**Before-and-after change records**
┄┄┄┄┄┄┄┄┄┄┄┄┄┄┄┄┄┄┄┄

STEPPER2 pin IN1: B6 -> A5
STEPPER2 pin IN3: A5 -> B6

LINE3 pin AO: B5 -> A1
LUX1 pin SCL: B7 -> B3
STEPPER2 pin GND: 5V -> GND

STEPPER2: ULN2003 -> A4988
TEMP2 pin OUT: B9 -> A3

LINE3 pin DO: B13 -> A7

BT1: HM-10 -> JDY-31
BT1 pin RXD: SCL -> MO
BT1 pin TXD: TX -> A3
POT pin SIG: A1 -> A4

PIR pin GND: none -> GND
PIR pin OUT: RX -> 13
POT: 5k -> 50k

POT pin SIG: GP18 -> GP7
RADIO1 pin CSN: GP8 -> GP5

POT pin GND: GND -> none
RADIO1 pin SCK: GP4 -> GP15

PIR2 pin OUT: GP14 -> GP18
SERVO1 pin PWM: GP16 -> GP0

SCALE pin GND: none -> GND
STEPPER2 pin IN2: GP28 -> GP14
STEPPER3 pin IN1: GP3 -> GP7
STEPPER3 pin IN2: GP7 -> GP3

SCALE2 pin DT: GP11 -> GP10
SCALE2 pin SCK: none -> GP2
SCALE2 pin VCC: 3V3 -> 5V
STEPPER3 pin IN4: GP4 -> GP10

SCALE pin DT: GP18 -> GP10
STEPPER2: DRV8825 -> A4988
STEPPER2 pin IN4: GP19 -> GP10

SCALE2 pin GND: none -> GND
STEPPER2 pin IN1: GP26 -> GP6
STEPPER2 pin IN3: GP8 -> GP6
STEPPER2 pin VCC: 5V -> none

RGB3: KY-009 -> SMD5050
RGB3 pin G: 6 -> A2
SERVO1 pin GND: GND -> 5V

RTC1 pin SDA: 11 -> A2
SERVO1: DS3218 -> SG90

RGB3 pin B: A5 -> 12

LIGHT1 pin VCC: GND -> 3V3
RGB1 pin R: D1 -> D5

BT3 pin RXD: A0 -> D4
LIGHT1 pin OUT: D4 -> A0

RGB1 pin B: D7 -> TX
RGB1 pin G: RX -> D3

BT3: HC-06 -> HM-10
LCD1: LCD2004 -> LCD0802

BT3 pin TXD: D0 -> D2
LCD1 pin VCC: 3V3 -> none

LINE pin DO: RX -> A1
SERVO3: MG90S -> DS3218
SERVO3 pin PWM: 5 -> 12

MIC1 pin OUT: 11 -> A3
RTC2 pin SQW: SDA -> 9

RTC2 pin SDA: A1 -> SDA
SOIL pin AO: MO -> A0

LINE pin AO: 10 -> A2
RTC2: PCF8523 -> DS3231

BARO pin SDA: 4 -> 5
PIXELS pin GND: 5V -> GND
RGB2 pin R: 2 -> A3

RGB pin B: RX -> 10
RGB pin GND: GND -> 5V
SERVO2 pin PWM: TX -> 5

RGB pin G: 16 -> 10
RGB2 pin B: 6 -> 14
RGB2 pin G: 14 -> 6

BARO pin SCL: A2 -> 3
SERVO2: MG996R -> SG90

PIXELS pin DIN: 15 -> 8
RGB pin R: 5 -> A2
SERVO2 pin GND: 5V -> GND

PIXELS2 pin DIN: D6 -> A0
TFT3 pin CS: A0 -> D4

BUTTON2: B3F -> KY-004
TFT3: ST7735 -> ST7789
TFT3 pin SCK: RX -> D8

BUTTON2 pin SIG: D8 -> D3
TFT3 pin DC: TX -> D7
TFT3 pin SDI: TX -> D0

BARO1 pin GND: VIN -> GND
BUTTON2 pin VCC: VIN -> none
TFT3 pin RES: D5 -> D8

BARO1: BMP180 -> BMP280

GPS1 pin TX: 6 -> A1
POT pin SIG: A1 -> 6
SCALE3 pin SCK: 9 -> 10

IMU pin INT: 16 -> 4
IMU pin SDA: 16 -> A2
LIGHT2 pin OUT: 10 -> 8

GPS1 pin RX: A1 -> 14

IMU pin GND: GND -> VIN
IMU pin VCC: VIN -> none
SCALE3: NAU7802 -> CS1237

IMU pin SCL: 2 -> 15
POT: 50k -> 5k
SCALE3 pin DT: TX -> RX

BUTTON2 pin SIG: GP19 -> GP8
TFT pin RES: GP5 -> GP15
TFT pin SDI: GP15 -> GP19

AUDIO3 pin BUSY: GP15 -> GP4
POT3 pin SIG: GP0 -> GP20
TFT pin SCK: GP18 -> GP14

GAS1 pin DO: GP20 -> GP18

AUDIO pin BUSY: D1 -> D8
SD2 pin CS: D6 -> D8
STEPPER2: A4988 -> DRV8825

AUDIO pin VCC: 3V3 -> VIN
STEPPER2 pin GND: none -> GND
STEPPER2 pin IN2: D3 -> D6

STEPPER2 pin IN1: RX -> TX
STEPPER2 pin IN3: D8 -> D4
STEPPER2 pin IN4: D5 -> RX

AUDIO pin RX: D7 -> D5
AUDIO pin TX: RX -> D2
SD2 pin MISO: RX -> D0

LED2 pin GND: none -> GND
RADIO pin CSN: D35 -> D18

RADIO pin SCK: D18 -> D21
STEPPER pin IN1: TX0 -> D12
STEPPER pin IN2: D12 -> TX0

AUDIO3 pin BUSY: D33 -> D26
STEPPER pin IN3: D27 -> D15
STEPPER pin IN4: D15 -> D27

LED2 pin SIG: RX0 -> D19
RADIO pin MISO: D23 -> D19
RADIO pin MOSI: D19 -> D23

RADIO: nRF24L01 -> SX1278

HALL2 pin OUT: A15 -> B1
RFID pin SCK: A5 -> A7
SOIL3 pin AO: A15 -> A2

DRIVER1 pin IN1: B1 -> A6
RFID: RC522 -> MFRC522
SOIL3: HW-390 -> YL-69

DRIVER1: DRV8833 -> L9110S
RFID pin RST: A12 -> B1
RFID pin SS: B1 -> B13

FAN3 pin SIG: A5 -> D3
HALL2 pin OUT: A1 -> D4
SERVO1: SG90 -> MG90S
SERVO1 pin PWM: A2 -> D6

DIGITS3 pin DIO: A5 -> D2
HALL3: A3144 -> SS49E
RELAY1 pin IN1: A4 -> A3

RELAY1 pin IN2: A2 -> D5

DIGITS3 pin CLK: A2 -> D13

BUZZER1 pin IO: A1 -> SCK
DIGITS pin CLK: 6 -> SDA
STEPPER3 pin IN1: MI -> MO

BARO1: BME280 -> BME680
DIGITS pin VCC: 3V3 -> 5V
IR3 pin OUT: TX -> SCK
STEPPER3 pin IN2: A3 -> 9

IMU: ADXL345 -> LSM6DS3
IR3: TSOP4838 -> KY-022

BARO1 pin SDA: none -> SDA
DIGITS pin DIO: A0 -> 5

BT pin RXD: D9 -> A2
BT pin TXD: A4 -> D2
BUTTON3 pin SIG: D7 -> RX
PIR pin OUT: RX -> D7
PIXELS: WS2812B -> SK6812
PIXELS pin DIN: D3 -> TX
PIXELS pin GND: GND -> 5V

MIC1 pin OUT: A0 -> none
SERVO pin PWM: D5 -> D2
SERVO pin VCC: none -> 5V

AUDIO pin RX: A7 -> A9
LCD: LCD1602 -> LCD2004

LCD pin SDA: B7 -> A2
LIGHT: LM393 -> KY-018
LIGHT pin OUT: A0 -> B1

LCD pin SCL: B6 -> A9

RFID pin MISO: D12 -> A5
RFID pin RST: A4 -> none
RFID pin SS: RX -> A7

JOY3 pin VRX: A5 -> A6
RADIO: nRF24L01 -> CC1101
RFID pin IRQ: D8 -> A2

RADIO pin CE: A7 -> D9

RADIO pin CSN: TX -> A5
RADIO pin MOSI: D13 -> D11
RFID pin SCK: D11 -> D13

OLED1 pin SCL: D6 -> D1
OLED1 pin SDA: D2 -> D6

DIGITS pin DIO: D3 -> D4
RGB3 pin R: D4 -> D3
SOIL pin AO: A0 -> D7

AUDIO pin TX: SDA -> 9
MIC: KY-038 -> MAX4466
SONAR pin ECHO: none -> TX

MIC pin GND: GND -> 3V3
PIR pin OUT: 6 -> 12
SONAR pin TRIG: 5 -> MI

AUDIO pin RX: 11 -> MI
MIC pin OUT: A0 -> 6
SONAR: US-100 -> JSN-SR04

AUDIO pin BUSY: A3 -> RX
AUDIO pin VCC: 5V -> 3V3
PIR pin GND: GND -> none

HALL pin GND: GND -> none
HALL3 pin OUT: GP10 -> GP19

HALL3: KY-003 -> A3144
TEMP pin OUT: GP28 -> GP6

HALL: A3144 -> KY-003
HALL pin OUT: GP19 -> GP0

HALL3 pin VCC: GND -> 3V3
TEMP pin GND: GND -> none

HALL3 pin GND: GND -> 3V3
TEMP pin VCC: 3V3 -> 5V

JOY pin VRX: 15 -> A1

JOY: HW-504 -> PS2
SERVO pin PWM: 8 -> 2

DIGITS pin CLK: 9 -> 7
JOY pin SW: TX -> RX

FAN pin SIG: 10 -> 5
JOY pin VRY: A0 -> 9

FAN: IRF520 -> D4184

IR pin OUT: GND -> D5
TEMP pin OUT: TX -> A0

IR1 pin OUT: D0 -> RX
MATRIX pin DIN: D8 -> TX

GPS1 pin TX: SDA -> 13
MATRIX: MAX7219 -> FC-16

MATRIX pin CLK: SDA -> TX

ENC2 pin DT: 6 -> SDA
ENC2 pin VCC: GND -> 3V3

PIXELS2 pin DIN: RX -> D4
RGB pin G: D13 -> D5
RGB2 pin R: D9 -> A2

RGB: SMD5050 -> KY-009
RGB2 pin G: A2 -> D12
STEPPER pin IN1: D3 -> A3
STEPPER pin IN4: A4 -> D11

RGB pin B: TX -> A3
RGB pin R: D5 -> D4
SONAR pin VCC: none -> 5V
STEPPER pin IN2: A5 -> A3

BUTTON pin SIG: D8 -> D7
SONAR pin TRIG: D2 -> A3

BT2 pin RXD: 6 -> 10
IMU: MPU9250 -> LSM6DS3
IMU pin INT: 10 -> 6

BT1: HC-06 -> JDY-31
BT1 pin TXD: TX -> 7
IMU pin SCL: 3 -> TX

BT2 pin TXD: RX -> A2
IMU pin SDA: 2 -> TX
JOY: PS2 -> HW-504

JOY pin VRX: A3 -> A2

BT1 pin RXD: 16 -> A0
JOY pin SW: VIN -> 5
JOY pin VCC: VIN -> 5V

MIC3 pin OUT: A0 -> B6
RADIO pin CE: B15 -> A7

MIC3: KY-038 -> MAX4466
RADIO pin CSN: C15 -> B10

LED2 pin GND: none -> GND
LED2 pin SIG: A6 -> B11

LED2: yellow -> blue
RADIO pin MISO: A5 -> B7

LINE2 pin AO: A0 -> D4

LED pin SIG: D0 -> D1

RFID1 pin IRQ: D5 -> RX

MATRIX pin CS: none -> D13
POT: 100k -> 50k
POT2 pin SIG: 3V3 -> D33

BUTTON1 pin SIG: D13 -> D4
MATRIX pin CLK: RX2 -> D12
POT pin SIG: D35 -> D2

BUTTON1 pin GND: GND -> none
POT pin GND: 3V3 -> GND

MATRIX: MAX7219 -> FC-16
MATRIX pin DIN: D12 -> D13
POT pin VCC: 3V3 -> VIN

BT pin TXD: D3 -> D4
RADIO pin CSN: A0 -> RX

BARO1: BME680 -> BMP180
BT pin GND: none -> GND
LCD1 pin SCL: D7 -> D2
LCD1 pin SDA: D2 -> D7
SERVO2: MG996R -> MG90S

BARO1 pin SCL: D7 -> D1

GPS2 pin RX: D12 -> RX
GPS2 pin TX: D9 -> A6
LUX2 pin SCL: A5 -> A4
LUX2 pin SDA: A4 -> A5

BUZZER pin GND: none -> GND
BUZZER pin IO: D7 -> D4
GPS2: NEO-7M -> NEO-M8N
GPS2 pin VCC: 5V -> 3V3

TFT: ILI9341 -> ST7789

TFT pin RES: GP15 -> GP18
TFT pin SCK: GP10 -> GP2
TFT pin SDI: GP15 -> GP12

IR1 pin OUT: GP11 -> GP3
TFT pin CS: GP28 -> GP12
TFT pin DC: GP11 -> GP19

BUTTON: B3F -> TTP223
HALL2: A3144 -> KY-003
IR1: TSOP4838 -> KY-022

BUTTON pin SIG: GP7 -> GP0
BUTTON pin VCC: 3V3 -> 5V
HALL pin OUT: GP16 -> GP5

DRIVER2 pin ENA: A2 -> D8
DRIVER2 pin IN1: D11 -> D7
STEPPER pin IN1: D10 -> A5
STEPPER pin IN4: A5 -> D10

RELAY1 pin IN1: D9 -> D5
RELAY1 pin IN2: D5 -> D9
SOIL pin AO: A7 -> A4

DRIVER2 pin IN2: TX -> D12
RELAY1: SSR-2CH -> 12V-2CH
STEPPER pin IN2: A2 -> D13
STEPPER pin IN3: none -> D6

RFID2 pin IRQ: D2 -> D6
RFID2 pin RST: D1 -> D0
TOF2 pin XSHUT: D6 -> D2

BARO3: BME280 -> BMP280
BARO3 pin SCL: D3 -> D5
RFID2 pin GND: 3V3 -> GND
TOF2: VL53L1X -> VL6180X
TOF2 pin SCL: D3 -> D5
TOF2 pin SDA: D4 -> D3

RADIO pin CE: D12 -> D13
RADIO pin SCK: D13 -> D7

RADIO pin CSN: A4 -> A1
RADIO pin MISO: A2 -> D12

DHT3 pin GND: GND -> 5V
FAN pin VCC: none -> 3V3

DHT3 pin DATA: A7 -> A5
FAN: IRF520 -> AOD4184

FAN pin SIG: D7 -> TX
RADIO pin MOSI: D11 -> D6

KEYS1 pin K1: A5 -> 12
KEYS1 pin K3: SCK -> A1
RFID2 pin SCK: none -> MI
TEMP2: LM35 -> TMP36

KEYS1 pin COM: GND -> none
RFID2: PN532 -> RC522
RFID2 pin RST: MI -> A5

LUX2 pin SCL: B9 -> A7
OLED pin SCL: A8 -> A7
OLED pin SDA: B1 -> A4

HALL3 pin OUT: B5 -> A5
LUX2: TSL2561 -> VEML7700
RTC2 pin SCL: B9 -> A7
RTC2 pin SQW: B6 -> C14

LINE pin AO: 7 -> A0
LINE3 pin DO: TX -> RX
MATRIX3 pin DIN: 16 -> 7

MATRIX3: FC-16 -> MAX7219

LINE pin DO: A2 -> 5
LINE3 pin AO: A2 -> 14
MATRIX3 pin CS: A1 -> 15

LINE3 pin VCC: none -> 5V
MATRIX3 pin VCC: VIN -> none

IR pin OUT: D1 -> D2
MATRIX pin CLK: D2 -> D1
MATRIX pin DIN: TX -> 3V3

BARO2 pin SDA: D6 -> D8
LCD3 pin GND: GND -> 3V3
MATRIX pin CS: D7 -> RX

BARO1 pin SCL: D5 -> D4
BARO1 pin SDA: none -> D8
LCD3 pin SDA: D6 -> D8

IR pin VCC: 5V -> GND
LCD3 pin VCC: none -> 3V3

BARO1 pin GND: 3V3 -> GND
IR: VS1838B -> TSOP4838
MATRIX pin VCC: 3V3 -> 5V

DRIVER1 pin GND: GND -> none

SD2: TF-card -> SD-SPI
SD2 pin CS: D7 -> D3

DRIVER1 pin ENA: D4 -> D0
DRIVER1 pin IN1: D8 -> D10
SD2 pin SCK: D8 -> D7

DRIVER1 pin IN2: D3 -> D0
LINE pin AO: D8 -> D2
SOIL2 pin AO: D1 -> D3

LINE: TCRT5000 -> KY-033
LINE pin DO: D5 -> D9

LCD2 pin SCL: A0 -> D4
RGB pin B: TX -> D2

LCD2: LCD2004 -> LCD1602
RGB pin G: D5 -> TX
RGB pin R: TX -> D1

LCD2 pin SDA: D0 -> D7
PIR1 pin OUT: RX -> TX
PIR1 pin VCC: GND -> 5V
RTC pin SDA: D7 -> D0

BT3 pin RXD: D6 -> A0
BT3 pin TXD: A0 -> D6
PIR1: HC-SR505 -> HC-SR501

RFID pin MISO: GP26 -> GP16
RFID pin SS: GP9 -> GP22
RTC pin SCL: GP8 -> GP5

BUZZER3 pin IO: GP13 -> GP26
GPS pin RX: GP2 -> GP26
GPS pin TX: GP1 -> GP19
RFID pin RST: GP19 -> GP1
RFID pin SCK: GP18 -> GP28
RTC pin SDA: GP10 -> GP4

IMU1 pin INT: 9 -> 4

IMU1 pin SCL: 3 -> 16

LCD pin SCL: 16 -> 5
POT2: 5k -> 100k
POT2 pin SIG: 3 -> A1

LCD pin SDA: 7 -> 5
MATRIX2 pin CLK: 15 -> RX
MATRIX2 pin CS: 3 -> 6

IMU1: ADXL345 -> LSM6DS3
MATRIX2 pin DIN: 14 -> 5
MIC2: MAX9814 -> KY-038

┄┄┄┄┄┄┄┄┄┄┄┄┄┄┄┄┄┄┄┄

**WHAT NEEDS TO BE DONE**
From the first line of the data above through the line containing "SCALE3 pin SCK: 9 -> 10", repeat each line exactly, and add nothing.

**WRITTEN RESPONSE**
STEPPER2 pin IN1: B6 -> A5
STEPPER2 pin IN3: A5 -> B6

LINE3 pin AO: B5 -> A1
LUX1 pin SCL: B7 -> B3
STEPPER2 pin GND: 5V -> GND

STEPPER2: ULN2003 -> A4988
TEMP2 pin OUT: B9 -> A3

LINE3 pin DO: B13 -> A7

BT1: HM-10 -> JDY-31
BT1 pin RXD: SCL -> MO
BT1 pin TXD: TX -> A3
POT pin SIG: A1 -> A4

PIR pin GND: none -> GND
PIR pin OUT: RX -> 13
POT: 5k -> 50k

POT pin SIG: GP18 -> GP7
RADIO1 pin CSN: GP8 -> GP5

POT pin GND: GND -> none
RADIO1 pin SCK: GP4 -> GP15

PIR2 pin OUT: GP14 -> GP18
SERVO1 pin PWM: GP16 -> GP0

SCALE pin GND: none -> GND
STEPPER2 pin IN2: GP28 -> GP14
STEPPER3 pin IN1: GP3 -> GP7
STEPPER3 pin IN2: GP7 -> GP3

SCALE2 pin DT: GP11 -> GP10
SCALE2 pin SCK: none -> GP2
SCALE2 pin VCC: 3V3 -> 5V
STEPPER3 pin IN4: GP4 -> GP10

SCALE pin DT: GP18 -> GP10
STEPPER2: DRV8825 -> A4988
STEPPER2 pin IN4: GP19 -> GP10

SCALE2 pin GND: none -> GND
STEPPER2 pin IN1: GP26 -> GP6
STEPPER2 pin IN3: GP8 -> GP6
STEPPER2 pin VCC: 5V -> none

RGB3: KY-009 -> SMD5050
RGB3 pin G: 6 -> A2
SERVO1 pin GND: GND -> 5V

RTC1 pin SDA: 11 -> A2
SERVO1: DS3218 -> SG90

RGB3 pin B: A5 -> 12

LIGHT1 pin VCC: GND -> 3V3
RGB1 pin R: D1 -> D5

BT3 pin RXD: A0 -> D4
LIGHT1 pin OUT: D4 -> A0

RGB1 pin B: D7 -> TX
RGB1 pin G: RX -> D3

BT3: HC-06 -> HM-10
LCD1: LCD2004 -> LCD0802

BT3 pin TXD: D0 -> D2
LCD1 pin VCC: 3V3 -> none

LINE pin DO: RX -> A1
SERVO3: MG90S -> DS3218
SERVO3 pin PWM: 5 -> 12

MIC1 pin OUT: 11 -> A3
RTC2 pin SQW: SDA -> 9

RTC2 pin SDA: A1 -> SDA
SOIL pin AO: MO -> A0

LINE pin AO: 10 -> A2
RTC2: PCF8523 -> DS3231

BARO pin SDA: 4 -> 5
PIXELS pin GND: 5V -> GND
RGB2 pin R: 2 -> A3

RGB pin B: RX -> 10
RGB pin GND: GND -> 5V
SERVO2 pin PWM: TX -> 5

RGB pin G: 16 -> 10
RGB2 pin B: 6 -> 14
RGB2 pin G: 14 -> 6

BARO pin SCL: A2 -> 3
SERVO2: MG996R -> SG90

PIXELS pin DIN: 15 -> 8
RGB pin R: 5 -> A2
SERVO2 pin GND: 5V -> GND

PIXELS2 pin DIN: D6 -> A0
TFT3 pin CS: A0 -> D4

BUTTON2: B3F -> KY-004
TFT3: ST7735 -> ST7789
TFT3 pin SCK: RX -> D8

BUTTON2 pin SIG: D8 -> D3
TFT3 pin DC: TX -> D7
TFT3 pin SDI: TX -> D0

BARO1 pin GND: VIN -> GND
BUTTON2 pin VCC: VIN -> none
TFT3 pin RES: D5 -> D8

BARO1: BMP180 -> BMP280

GPS1 pin TX: 6 -> A1
POT pin SIG: A1 -> 6
SCALE3 pin SCK: 9 -> 10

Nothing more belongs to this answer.